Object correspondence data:
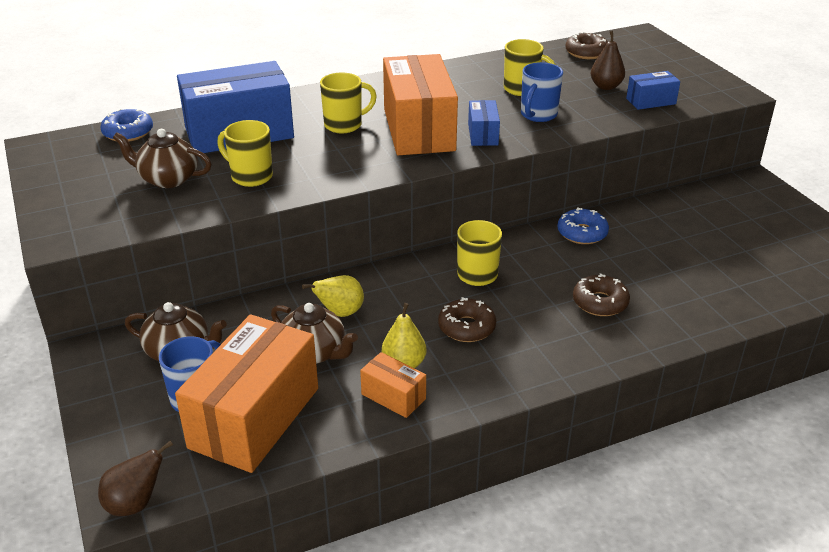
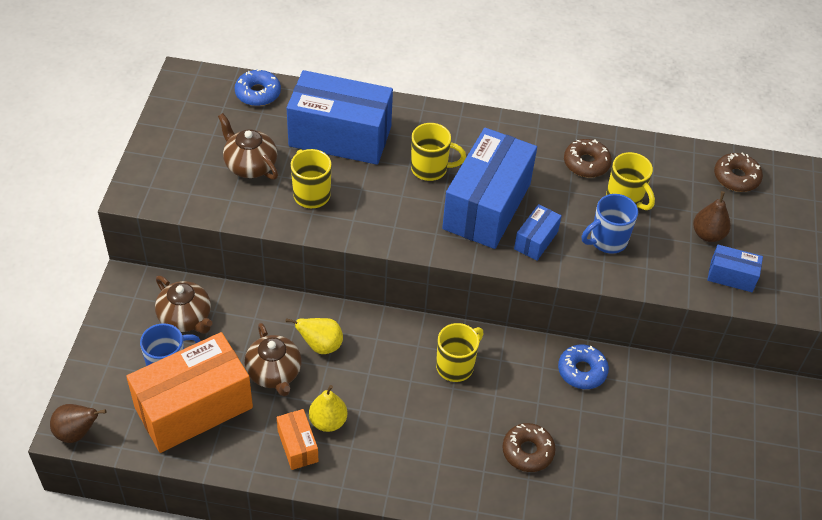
camera: 30 degrees right, 15 degrees up
orange box [383,54,458,155] -> blue box [442,128,537,249]
brown donut [438,297,496,342] -> brown donut moved to [564,139,612,178]

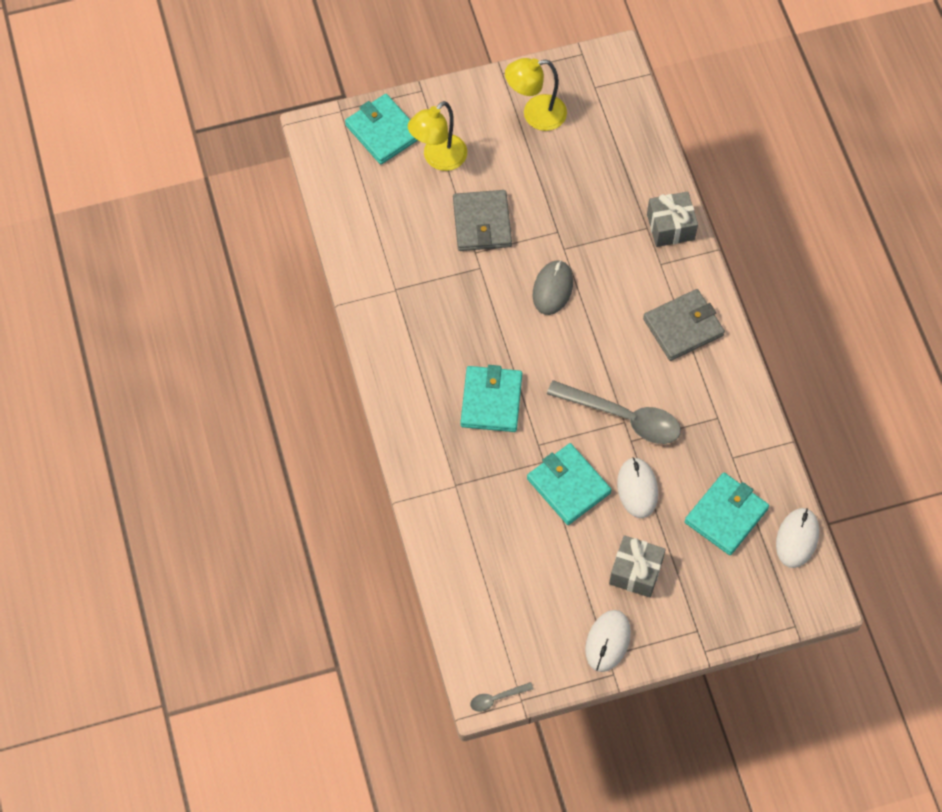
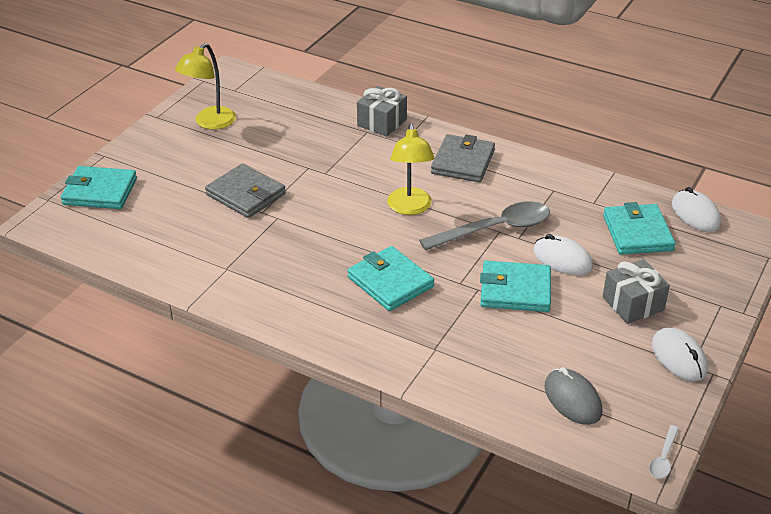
camera: 45 degrees left, 25 degrees down
yellow lamp [408,101,467,171] -> yellow lamp moved to [387,123,434,215]
grey spoon [470,682,533,712] -> white spoon [649,425,679,479]
grey mouse [533,260,573,315] -> grey mouse moved to [545,367,602,425]

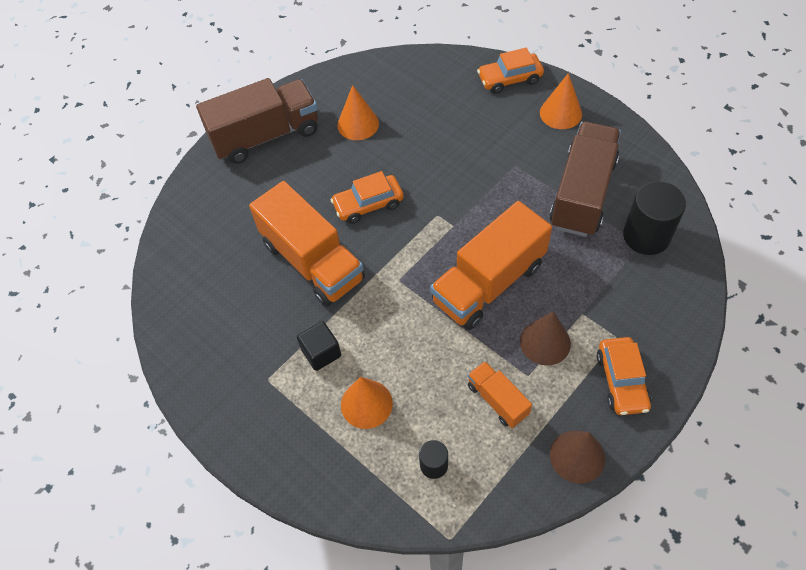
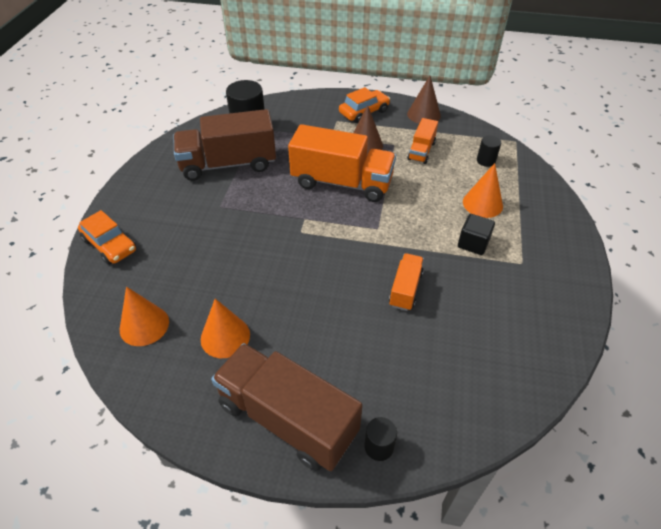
camera: 125 degrees left, 10 degrees down
orange truck [249,181,365,307] -> orange truck [389,253,424,311], size x0.50
orange car [331,171,404,224] -> none
orange cone [540,73,582,129] -> orange cone moved to [120,287,169,346]
none -> black cylinder [364,417,397,461]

> **TASK DESCRIPTION**:
Identify the lines in the entries above that contain "none", then copy them out.

> **OUTPUT FOR THIS EXERCISE**:
orange car [331,171,404,224] -> none
none -> black cylinder [364,417,397,461]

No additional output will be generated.